* [TASK ITEM] Your job is to write out each record precisely as it stands.

Entries taken from a collection:
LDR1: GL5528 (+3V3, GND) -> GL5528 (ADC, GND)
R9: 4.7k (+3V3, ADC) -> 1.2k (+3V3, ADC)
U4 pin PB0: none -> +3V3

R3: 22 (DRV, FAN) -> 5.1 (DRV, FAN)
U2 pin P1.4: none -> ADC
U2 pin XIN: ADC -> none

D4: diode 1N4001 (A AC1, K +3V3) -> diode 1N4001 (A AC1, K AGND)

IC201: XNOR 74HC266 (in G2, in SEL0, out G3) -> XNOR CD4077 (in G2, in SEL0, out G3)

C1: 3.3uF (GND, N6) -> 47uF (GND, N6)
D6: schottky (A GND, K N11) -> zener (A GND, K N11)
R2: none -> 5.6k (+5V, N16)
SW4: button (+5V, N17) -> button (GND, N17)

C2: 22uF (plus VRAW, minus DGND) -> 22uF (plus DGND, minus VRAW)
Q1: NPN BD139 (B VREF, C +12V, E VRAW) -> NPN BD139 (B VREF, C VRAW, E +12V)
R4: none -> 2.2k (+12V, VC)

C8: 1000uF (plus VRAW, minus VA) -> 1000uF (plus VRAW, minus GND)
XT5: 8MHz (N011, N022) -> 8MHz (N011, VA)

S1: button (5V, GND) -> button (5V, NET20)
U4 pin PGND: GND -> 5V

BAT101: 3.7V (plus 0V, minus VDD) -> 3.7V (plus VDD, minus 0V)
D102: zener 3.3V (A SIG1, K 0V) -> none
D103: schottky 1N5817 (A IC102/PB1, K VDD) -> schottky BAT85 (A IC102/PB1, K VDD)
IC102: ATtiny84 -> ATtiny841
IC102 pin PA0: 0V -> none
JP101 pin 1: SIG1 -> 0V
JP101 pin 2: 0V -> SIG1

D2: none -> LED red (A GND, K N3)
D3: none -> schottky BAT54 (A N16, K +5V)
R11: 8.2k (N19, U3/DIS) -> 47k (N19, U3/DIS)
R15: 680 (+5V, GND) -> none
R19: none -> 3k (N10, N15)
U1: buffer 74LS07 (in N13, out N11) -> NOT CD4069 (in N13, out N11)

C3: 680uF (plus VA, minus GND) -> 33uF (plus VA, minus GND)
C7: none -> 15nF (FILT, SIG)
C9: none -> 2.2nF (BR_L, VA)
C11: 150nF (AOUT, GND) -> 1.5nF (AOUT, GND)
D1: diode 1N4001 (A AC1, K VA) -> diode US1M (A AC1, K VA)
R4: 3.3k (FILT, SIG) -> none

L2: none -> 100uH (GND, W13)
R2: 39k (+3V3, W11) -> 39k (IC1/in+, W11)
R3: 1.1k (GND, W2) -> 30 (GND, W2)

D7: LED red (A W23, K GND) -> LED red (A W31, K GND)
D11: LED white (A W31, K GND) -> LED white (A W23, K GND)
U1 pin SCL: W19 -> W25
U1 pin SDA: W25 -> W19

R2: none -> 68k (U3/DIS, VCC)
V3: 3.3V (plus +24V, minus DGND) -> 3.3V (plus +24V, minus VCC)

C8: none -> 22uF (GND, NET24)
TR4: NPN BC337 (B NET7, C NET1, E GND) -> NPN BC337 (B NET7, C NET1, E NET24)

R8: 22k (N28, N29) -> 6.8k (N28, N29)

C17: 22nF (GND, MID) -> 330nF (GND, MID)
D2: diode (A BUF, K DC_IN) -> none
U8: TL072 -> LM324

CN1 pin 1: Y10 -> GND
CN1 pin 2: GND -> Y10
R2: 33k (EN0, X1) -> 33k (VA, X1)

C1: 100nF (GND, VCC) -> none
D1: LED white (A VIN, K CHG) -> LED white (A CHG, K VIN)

* [RESULT FOR THIS EXERCISE]
LDR1: GL5528 (+3V3, GND) -> GL5528 (ADC, GND)
R9: 4.7k (+3V3, ADC) -> 1.2k (+3V3, ADC)
U4 pin PB0: none -> +3V3

R3: 22 (DRV, FAN) -> 5.1 (DRV, FAN)
U2 pin P1.4: none -> ADC
U2 pin XIN: ADC -> none

D4: diode 1N4001 (A AC1, K +3V3) -> diode 1N4001 (A AC1, K AGND)

IC201: XNOR 74HC266 (in G2, in SEL0, out G3) -> XNOR CD4077 (in G2, in SEL0, out G3)

C1: 3.3uF (GND, N6) -> 47uF (GND, N6)
D6: schottky (A GND, K N11) -> zener (A GND, K N11)
R2: none -> 5.6k (+5V, N16)
SW4: button (+5V, N17) -> button (GND, N17)

C2: 22uF (plus VRAW, minus DGND) -> 22uF (plus DGND, minus VRAW)
Q1: NPN BD139 (B VREF, C +12V, E VRAW) -> NPN BD139 (B VREF, C VRAW, E +12V)
R4: none -> 2.2k (+12V, VC)

C8: 1000uF (plus VRAW, minus VA) -> 1000uF (plus VRAW, minus GND)
XT5: 8MHz (N011, N022) -> 8MHz (N011, VA)

S1: button (5V, GND) -> button (5V, NET20)
U4 pin PGND: GND -> 5V

BAT101: 3.7V (plus 0V, minus VDD) -> 3.7V (plus VDD, minus 0V)
D102: zener 3.3V (A SIG1, K 0V) -> none
D103: schottky 1N5817 (A IC102/PB1, K VDD) -> schottky BAT85 (A IC102/PB1, K VDD)
IC102: ATtiny84 -> ATtiny841
IC102 pin PA0: 0V -> none
JP101 pin 1: SIG1 -> 0V
JP101 pin 2: 0V -> SIG1

D2: none -> LED red (A GND, K N3)
D3: none -> schottky BAT54 (A N16, K +5V)
R11: 8.2k (N19, U3/DIS) -> 47k (N19, U3/DIS)
R15: 680 (+5V, GND) -> none
R19: none -> 3k (N10, N15)
U1: buffer 74LS07 (in N13, out N11) -> NOT CD4069 (in N13, out N11)

C3: 680uF (plus VA, minus GND) -> 33uF (plus VA, minus GND)
C7: none -> 15nF (FILT, SIG)
C9: none -> 2.2nF (BR_L, VA)
C11: 150nF (AOUT, GND) -> 1.5nF (AOUT, GND)
D1: diode 1N4001 (A AC1, K VA) -> diode US1M (A AC1, K VA)
R4: 3.3k (FILT, SIG) -> none

L2: none -> 100uH (GND, W13)
R2: 39k (+3V3, W11) -> 39k (IC1/in+, W11)
R3: 1.1k (GND, W2) -> 30 (GND, W2)

D7: LED red (A W23, K GND) -> LED red (A W31, K GND)
D11: LED white (A W31, K GND) -> LED white (A W23, K GND)
U1 pin SCL: W19 -> W25
U1 pin SDA: W25 -> W19

R2: none -> 68k (U3/DIS, VCC)
V3: 3.3V (plus +24V, minus DGND) -> 3.3V (plus +24V, minus VCC)

C8: none -> 22uF (GND, NET24)
TR4: NPN BC337 (B NET7, C NET1, E GND) -> NPN BC337 (B NET7, C NET1, E NET24)

R8: 22k (N28, N29) -> 6.8k (N28, N29)

C17: 22nF (GND, MID) -> 330nF (GND, MID)
D2: diode (A BUF, K DC_IN) -> none
U8: TL072 -> LM324

CN1 pin 1: Y10 -> GND
CN1 pin 2: GND -> Y10
R2: 33k (EN0, X1) -> 33k (VA, X1)

C1: 100nF (GND, VCC) -> none
D1: LED white (A VIN, K CHG) -> LED white (A CHG, K VIN)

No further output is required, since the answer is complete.